TASK DETAILS » Output only how many lines below contain "scarlet".

GIVEN ENTRIES »
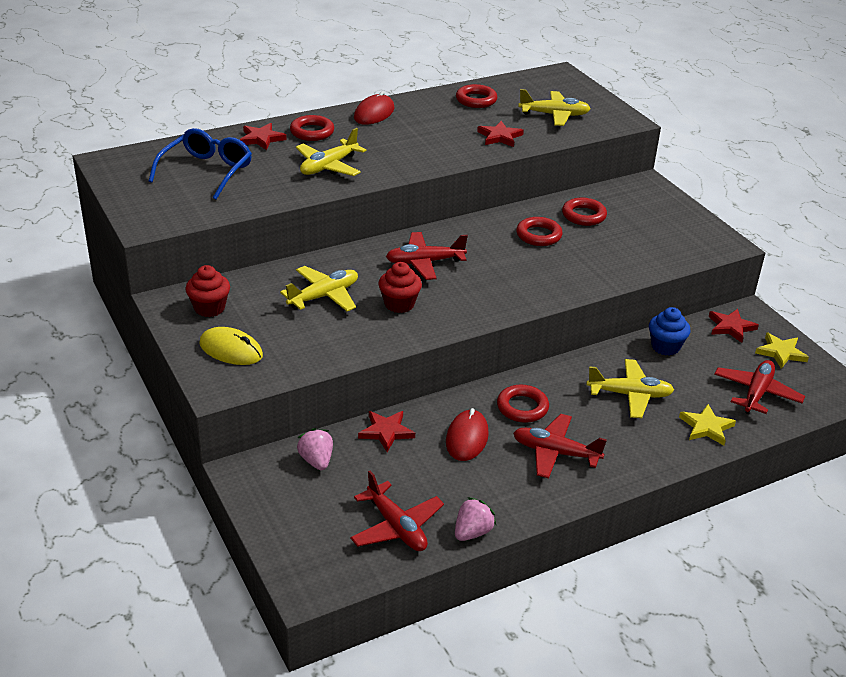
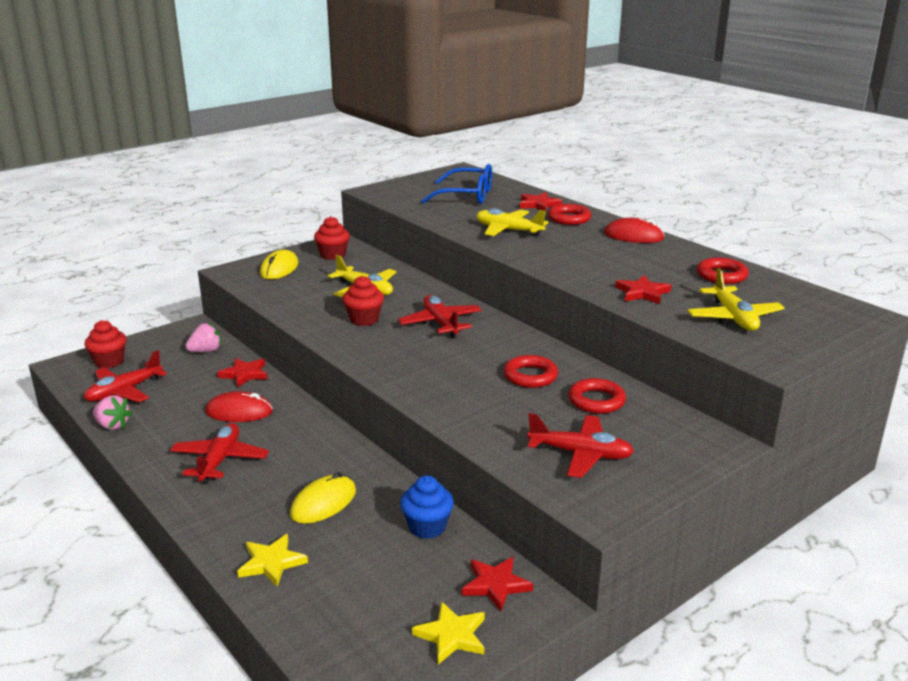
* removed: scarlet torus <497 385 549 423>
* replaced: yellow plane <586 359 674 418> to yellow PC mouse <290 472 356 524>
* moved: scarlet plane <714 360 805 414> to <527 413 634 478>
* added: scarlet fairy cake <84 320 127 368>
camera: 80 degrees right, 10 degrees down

OUTPUT FOR THIS TASK » 3